● ASSIGNMENT
Among the entries, which lines carry the string "degrees"? Copy every one.

● DATA FOR THIS TASK
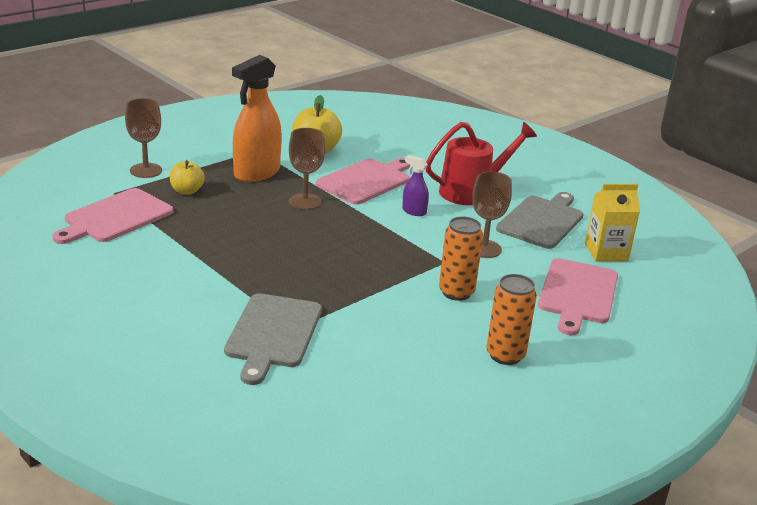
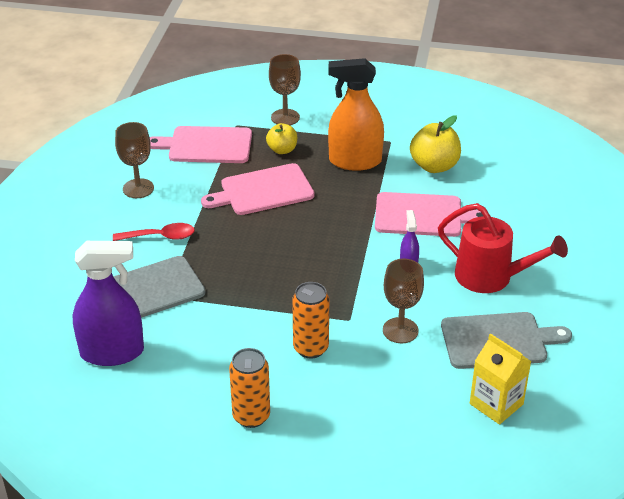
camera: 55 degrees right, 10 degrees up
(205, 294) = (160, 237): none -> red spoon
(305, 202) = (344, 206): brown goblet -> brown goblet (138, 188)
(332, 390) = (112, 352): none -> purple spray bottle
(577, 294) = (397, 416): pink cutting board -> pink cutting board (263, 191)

--

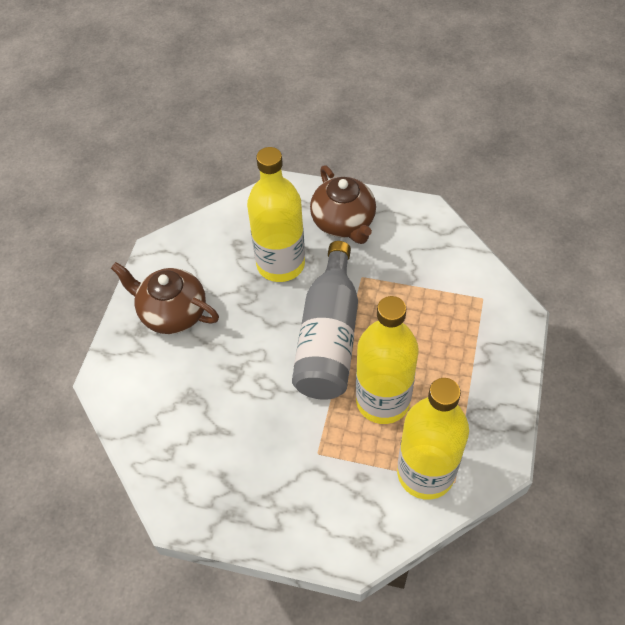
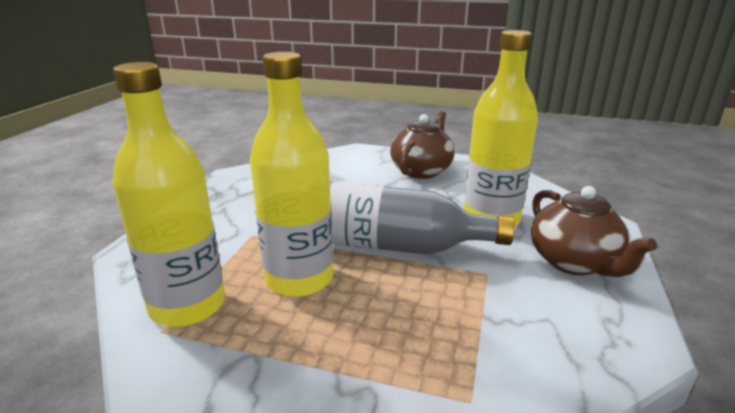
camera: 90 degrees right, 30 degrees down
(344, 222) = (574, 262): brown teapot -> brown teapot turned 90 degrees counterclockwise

...

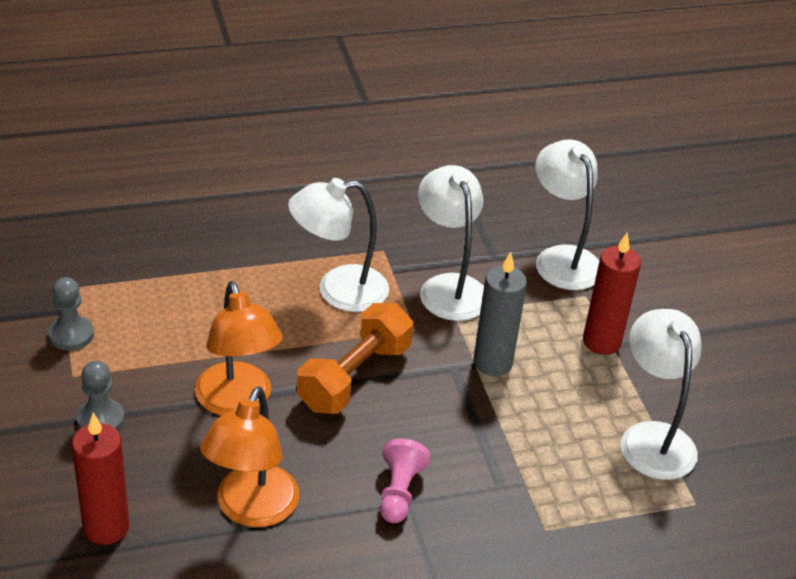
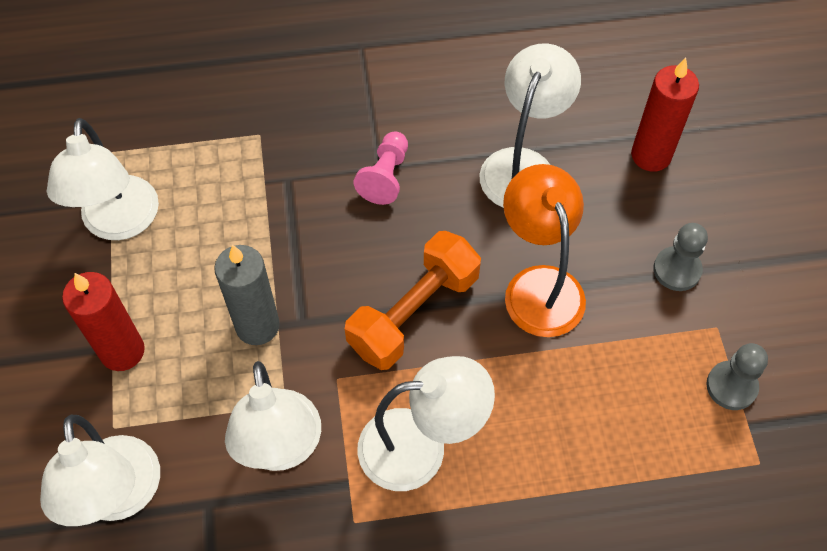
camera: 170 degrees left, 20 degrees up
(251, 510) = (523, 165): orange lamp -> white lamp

● ANSWER TO THE EXERCISE
camera: 55 degrees right, 10 degrees up
camera: 90 degrees right, 30 degrees down
(344, 222) = (574, 262): brown teapot -> brown teapot turned 90 degrees counterclockwise
camera: 170 degrees left, 20 degrees up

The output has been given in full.